### [Task details]
Return a copy of every line in the data below that contains "minus".

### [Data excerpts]
-- Opening Marker --

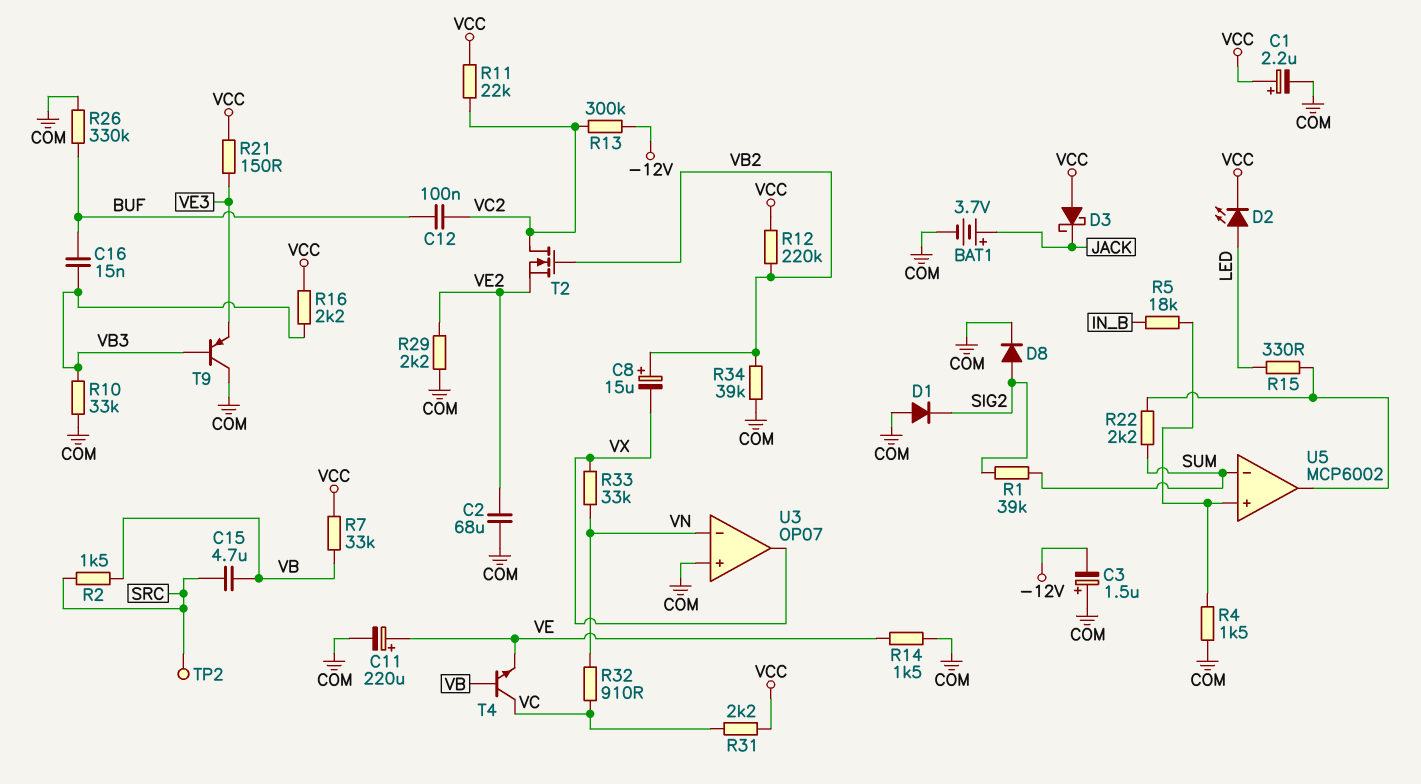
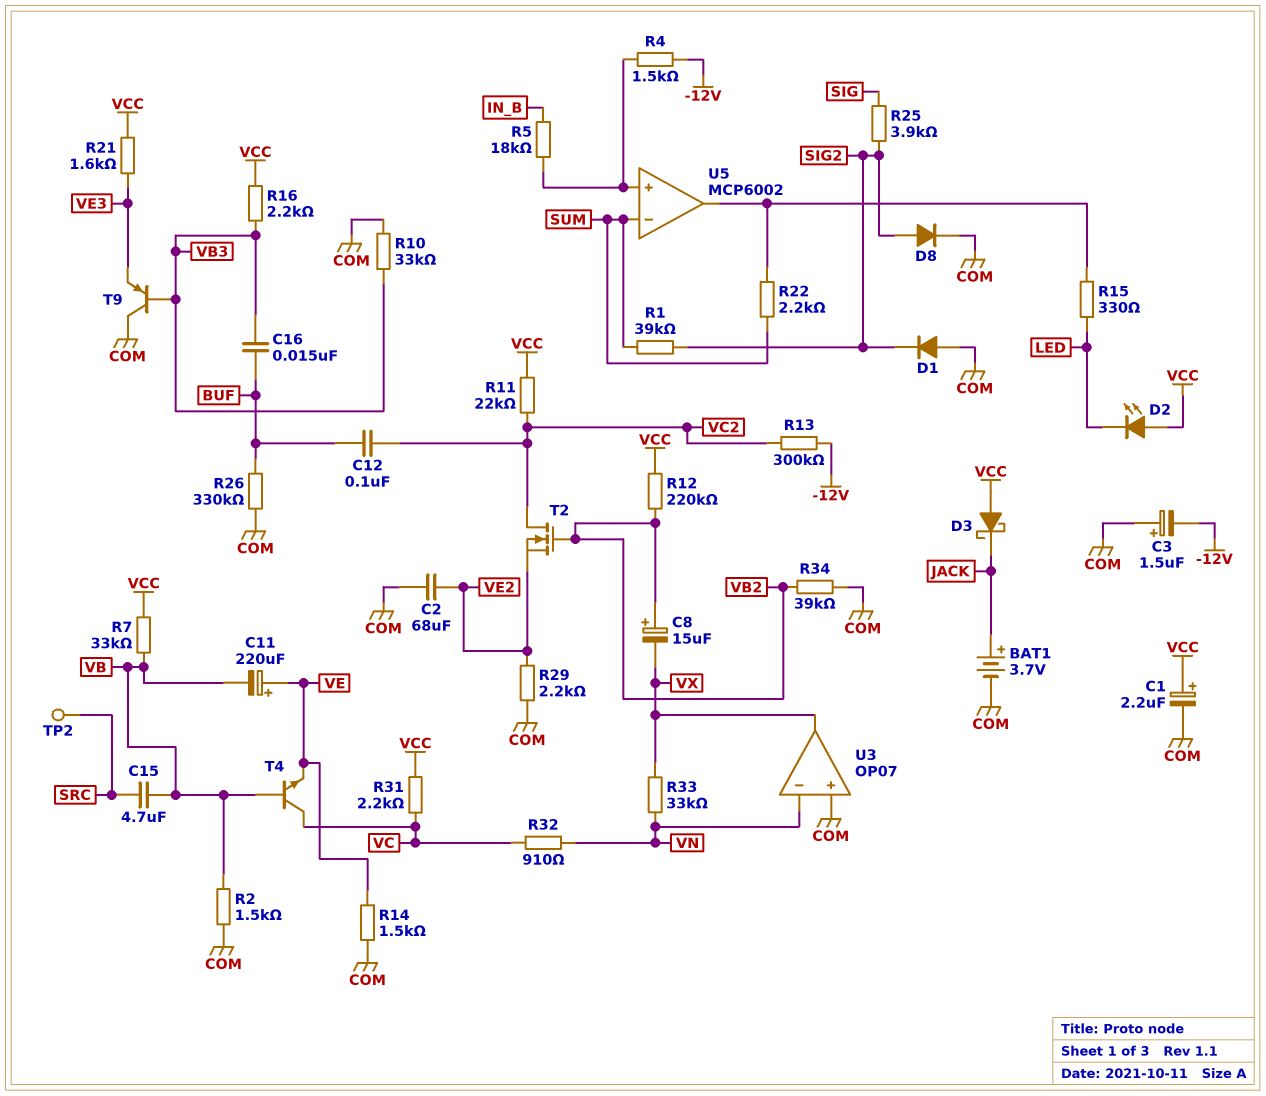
C11: 220uF (plus VE, minus COM) -> 220uF (plus VE, minus VB)
D2: LED (A LED, K VCC) -> LED (A VCC, K LED)
R2: 1.5k (SRC, VB) -> 1.5k (COM, VB)
R4: 1.5k (COM, U5/in+) -> 1.5k (-12V, U5/in+)
R21: 150 (VCC, VE3) -> 1.6k (VCC, VE3)
R25: none -> 3.9k (SIG, SIG2)

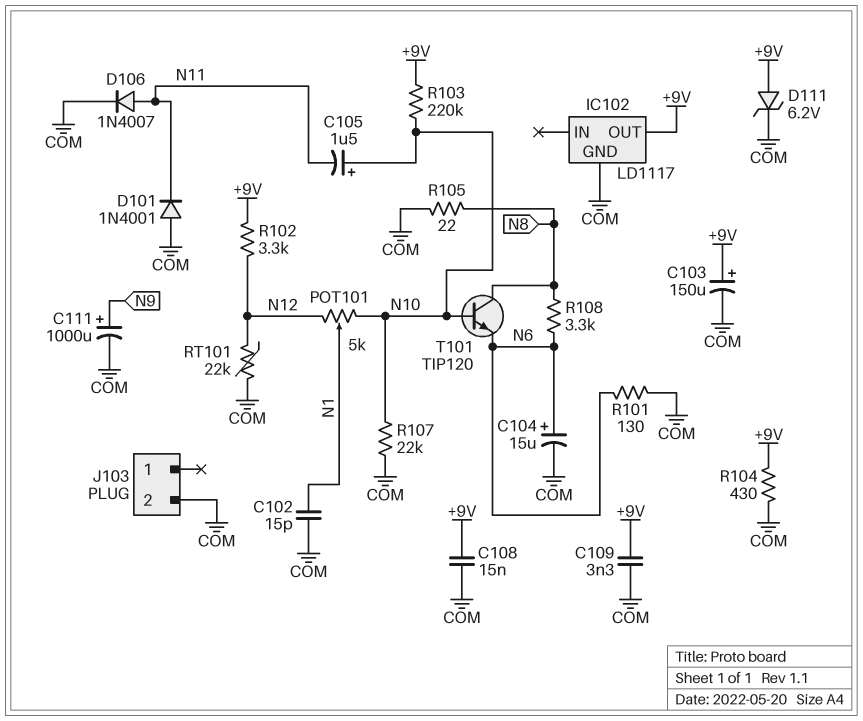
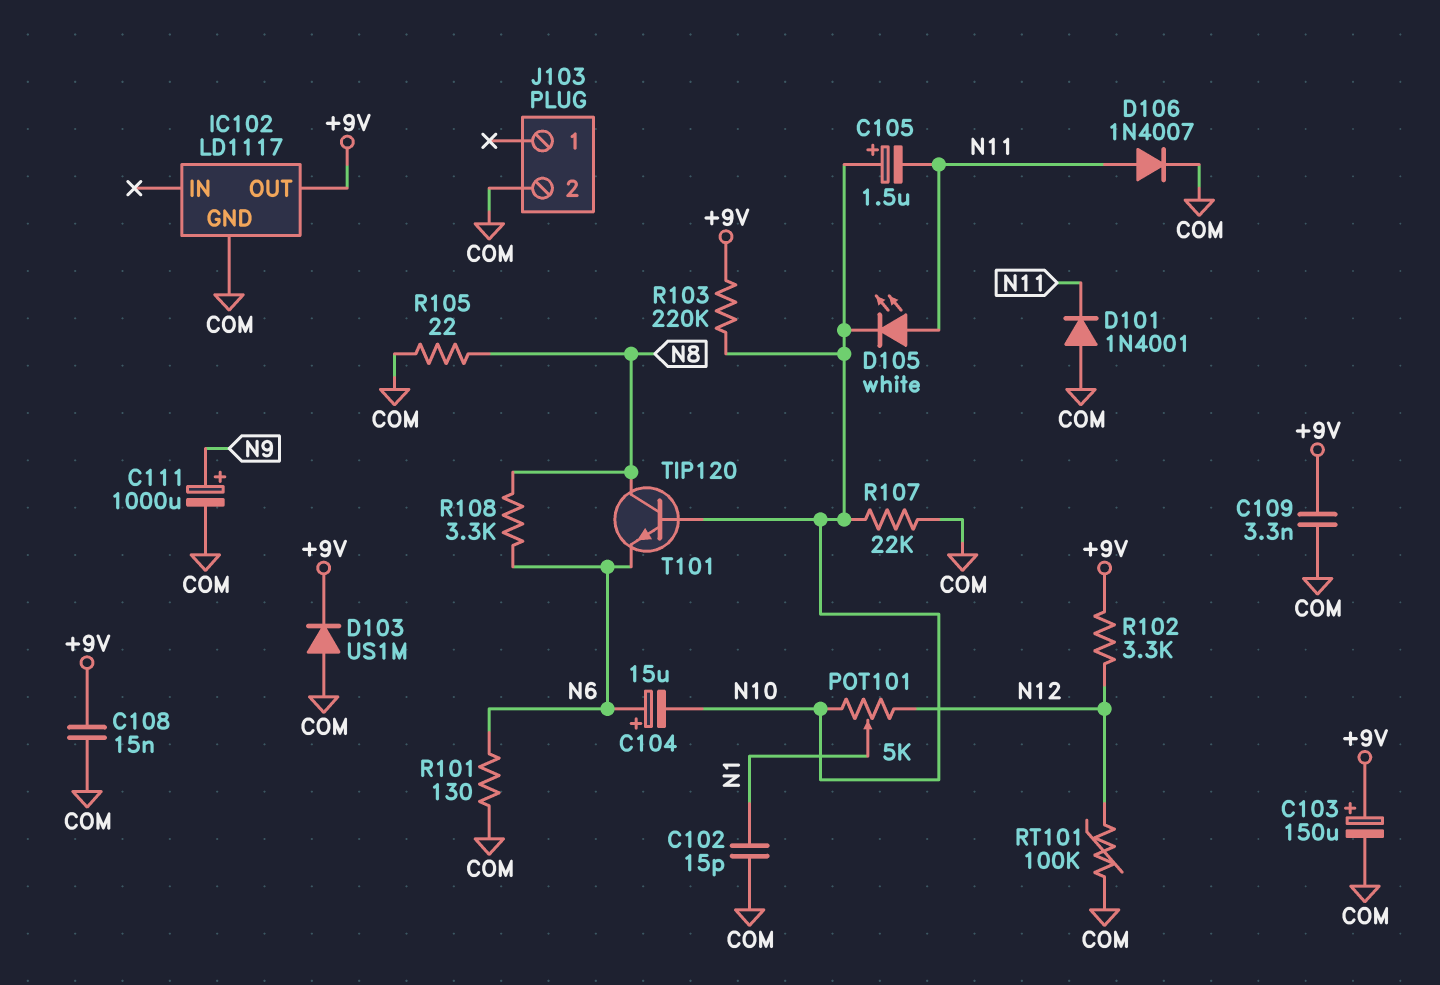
C104: 15uF (plus N6, minus COM) -> 15uF (plus N6, minus N10)
D103: none -> diode US1M (A COM, K +9V)
D105: none -> LED white (A N11, K N10)
D111: zener 6.2V (A +9V, K COM) -> none
R104: 430 (+9V, COM) -> none
RT101: 22k (COM, N12) -> 100k (COM, N12)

-- Closing Marker --

### [Solution]
C11: 220uF (plus VE, minus COM) -> 220uF (plus VE, minus VB)
C104: 15uF (plus N6, minus COM) -> 15uF (plus N6, minus N10)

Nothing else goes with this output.